**Problem details**
Search the data below for the string "green". Extract every line that contains it.

**Input data**
########################################

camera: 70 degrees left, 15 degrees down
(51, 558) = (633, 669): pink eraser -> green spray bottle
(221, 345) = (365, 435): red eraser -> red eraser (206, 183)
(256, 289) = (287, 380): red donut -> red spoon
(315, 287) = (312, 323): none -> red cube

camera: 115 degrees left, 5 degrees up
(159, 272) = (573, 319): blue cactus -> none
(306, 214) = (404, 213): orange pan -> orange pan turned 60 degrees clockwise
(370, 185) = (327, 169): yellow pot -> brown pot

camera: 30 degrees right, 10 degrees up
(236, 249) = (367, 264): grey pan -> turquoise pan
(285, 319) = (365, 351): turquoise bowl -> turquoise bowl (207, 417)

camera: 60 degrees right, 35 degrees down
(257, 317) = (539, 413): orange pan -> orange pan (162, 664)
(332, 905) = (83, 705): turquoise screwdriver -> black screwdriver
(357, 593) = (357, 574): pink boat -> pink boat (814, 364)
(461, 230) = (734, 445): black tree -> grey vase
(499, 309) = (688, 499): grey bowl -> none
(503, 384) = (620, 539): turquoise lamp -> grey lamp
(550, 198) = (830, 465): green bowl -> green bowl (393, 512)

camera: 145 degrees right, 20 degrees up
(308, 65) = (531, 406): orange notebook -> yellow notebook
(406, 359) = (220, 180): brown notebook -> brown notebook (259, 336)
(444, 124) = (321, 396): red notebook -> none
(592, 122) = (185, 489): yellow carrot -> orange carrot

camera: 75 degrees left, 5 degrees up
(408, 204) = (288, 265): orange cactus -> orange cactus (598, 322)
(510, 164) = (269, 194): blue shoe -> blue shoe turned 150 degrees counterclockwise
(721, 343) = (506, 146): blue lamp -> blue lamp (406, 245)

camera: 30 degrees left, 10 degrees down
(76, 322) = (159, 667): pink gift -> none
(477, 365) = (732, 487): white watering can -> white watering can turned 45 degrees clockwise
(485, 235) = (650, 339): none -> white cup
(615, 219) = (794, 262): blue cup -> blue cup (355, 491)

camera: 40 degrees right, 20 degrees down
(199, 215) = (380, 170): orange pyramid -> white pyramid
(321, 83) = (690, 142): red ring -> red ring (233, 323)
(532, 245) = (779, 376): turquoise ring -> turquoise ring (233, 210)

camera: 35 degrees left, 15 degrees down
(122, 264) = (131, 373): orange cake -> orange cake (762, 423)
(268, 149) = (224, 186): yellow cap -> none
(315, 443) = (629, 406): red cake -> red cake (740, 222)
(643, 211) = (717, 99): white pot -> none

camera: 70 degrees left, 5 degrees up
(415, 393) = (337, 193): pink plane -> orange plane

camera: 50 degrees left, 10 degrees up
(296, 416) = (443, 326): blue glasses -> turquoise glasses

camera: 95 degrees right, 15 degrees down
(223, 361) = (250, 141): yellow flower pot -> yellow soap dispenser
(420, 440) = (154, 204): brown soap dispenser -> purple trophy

########################################

**Your response**
(51, 558) = (633, 669): pink eraser -> green spray bottle
(550, 198) = (830, 465): green bowl -> green bowl (393, 512)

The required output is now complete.